■ **Dataset items**:
____
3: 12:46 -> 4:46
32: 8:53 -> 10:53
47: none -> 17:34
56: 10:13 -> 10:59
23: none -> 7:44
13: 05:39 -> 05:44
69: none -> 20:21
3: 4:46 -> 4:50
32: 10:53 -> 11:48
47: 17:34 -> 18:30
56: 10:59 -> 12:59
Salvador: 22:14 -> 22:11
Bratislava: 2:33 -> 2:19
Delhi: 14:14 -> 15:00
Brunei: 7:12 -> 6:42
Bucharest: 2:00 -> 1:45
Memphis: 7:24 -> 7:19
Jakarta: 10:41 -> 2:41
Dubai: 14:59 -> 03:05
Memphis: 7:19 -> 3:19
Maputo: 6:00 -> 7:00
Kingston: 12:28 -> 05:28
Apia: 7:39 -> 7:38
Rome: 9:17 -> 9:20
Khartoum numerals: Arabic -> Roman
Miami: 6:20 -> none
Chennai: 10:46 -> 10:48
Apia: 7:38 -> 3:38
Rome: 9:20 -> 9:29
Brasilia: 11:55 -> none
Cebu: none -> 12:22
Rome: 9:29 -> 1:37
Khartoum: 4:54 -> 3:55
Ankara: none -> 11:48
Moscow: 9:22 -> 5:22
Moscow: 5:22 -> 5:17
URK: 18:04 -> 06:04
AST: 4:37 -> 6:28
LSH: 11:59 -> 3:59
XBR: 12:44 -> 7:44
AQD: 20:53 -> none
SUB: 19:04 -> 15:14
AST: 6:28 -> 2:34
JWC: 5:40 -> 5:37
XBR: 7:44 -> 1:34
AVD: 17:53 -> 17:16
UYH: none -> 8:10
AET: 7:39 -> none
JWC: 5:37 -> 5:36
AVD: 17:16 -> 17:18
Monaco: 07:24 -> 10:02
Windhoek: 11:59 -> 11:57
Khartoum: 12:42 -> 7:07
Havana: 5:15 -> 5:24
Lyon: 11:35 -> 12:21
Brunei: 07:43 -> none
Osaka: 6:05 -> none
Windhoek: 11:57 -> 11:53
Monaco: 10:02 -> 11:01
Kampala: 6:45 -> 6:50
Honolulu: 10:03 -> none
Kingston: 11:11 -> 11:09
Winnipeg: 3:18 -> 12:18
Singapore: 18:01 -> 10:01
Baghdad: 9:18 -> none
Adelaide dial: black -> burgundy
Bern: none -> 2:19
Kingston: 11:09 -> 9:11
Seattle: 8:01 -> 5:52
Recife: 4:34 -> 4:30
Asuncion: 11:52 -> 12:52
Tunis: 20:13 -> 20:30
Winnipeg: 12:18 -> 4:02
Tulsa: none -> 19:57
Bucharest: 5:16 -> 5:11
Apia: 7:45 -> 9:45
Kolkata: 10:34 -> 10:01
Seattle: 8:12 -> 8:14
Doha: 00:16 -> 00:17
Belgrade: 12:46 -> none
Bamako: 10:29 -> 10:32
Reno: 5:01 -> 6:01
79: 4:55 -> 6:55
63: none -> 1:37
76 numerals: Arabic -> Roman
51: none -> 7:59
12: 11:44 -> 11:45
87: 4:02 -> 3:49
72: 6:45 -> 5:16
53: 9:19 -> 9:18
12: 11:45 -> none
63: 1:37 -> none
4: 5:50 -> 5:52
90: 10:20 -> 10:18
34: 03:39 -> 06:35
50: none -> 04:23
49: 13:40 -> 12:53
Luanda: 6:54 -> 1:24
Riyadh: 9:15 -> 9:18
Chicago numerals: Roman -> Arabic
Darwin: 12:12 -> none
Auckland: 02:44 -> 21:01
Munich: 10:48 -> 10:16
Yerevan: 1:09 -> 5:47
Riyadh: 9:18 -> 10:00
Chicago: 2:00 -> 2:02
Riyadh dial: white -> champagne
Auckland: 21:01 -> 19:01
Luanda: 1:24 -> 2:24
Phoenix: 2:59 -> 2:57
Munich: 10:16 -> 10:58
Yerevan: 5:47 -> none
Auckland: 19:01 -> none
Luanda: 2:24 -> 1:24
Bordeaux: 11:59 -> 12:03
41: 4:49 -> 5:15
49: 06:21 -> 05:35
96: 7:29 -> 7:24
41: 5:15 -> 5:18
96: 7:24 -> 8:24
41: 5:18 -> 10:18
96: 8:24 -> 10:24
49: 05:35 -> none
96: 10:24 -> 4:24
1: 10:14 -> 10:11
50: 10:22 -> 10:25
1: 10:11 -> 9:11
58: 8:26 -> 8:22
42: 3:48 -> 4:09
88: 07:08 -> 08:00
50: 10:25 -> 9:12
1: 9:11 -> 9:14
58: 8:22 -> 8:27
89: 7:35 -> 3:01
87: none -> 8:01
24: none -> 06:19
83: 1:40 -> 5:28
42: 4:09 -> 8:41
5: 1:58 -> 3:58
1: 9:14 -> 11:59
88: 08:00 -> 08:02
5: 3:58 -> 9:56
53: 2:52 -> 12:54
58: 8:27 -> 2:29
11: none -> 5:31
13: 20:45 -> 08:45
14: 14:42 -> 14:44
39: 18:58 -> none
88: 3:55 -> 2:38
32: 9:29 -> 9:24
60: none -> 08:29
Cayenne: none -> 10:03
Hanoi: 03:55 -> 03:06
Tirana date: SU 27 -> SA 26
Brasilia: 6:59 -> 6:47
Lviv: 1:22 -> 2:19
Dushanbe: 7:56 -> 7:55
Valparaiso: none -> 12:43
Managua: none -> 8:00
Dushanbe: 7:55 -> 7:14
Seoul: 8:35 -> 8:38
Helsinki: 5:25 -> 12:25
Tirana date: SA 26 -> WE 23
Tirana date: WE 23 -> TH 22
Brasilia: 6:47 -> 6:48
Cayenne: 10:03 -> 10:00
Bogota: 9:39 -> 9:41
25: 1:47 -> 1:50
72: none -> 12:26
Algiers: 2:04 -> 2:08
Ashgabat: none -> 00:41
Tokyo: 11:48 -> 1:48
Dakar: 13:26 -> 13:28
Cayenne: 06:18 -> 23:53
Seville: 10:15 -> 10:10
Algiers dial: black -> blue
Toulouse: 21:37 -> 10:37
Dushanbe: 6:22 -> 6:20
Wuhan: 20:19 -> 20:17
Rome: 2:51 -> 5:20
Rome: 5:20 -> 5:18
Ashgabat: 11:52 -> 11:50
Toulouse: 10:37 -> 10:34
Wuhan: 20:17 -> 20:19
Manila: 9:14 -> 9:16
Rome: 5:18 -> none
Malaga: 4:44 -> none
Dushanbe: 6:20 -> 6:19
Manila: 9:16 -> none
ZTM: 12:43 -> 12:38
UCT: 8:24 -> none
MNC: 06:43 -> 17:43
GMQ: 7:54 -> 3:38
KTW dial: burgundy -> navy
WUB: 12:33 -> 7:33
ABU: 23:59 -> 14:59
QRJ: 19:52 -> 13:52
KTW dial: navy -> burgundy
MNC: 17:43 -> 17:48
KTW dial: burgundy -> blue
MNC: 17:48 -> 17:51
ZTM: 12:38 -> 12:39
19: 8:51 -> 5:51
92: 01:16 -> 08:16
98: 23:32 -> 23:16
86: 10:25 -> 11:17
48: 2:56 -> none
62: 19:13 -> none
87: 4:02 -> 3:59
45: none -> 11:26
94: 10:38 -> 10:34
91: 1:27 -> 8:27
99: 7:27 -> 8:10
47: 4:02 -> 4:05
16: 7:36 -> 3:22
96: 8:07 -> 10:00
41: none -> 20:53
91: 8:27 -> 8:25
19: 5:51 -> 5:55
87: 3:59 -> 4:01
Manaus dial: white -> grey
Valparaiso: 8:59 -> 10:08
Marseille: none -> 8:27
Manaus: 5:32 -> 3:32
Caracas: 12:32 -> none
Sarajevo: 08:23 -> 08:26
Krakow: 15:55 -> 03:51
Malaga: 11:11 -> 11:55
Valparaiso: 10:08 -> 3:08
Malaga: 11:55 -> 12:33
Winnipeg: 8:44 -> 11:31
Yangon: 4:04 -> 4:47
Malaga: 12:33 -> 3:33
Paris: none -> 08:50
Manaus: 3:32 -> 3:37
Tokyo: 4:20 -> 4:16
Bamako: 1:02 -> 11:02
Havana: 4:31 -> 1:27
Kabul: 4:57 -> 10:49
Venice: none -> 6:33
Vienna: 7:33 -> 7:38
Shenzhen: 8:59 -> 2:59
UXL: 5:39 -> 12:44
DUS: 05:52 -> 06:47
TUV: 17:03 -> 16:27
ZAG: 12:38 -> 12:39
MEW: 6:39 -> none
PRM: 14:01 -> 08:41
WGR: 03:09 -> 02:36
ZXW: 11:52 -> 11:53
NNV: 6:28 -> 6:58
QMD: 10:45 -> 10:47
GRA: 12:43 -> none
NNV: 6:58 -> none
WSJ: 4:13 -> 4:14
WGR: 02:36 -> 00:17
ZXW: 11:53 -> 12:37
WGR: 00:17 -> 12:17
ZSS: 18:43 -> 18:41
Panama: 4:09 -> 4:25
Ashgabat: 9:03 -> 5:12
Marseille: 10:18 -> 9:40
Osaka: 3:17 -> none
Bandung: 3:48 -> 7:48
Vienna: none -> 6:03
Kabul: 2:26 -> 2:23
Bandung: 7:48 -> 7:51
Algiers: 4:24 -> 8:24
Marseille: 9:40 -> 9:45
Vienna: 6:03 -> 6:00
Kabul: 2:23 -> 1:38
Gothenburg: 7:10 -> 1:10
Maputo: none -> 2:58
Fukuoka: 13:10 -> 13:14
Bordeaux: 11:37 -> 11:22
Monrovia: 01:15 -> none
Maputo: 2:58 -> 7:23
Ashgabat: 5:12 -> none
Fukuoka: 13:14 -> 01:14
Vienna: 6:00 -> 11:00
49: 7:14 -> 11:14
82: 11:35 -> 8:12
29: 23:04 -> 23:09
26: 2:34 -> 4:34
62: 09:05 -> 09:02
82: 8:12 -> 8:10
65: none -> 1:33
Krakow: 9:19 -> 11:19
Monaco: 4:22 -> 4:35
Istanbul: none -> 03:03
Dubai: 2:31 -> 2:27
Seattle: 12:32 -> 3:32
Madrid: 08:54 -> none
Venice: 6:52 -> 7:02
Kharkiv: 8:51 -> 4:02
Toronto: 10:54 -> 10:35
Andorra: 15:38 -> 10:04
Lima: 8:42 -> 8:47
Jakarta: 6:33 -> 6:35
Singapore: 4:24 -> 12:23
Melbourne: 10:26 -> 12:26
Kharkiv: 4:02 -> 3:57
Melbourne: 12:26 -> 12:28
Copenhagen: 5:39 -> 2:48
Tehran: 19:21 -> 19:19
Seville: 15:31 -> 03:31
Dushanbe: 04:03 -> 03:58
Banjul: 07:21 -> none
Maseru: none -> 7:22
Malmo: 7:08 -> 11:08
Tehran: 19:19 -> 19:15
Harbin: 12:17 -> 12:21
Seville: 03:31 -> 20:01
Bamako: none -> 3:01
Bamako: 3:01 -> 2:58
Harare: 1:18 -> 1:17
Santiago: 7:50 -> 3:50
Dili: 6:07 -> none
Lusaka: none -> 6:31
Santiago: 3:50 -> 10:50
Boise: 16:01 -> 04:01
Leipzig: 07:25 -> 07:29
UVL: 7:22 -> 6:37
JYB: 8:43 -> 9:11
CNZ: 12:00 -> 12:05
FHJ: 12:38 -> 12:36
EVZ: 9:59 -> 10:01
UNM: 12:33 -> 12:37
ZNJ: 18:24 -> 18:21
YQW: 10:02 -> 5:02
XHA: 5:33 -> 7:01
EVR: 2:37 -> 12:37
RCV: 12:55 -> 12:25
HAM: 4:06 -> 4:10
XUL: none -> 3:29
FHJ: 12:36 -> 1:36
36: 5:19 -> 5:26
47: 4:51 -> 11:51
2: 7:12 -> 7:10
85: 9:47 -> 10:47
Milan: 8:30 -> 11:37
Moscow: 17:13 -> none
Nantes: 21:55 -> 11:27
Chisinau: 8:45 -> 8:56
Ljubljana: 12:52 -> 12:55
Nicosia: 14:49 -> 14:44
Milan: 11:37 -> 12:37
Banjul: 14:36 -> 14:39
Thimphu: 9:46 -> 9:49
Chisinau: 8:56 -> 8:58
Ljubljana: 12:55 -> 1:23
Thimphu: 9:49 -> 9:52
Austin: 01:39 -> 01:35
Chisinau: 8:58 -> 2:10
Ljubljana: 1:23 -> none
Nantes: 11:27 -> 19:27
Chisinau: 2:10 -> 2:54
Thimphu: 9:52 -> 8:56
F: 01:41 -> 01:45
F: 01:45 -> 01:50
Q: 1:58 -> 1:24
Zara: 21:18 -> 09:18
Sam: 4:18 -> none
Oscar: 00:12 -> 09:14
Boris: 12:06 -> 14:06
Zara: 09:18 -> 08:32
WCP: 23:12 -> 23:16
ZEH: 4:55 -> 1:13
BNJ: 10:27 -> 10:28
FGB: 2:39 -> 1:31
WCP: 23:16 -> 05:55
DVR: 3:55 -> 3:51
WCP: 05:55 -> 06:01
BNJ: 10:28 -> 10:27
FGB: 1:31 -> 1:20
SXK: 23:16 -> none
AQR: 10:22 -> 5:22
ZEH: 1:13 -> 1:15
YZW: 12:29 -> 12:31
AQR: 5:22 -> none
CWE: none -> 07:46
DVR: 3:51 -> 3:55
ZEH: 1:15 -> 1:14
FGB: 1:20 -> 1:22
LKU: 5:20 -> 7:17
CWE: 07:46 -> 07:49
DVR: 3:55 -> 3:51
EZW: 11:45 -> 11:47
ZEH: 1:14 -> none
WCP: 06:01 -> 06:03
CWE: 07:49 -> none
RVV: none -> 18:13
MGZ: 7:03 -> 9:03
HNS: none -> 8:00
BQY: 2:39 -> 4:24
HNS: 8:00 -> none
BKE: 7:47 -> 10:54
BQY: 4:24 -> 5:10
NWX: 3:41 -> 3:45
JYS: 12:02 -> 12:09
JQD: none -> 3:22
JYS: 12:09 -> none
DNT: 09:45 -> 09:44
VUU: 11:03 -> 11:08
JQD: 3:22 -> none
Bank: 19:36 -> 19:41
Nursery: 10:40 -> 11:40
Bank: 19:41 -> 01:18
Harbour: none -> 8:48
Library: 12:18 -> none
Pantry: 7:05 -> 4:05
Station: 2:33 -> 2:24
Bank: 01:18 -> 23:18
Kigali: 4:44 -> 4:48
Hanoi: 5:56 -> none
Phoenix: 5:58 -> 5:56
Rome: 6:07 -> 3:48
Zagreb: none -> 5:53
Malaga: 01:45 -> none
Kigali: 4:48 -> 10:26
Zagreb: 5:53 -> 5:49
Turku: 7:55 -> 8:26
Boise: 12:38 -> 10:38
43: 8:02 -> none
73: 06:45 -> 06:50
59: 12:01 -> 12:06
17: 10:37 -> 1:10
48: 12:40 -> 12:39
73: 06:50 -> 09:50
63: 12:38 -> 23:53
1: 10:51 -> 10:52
____
■ **Exercise requirements**: Identify every line in the data above that contains the string "Chicago" and copy each such line in full.

■ **Response to this task**:
Chicago numerals: Roman -> Arabic
Chicago: 2:00 -> 2:02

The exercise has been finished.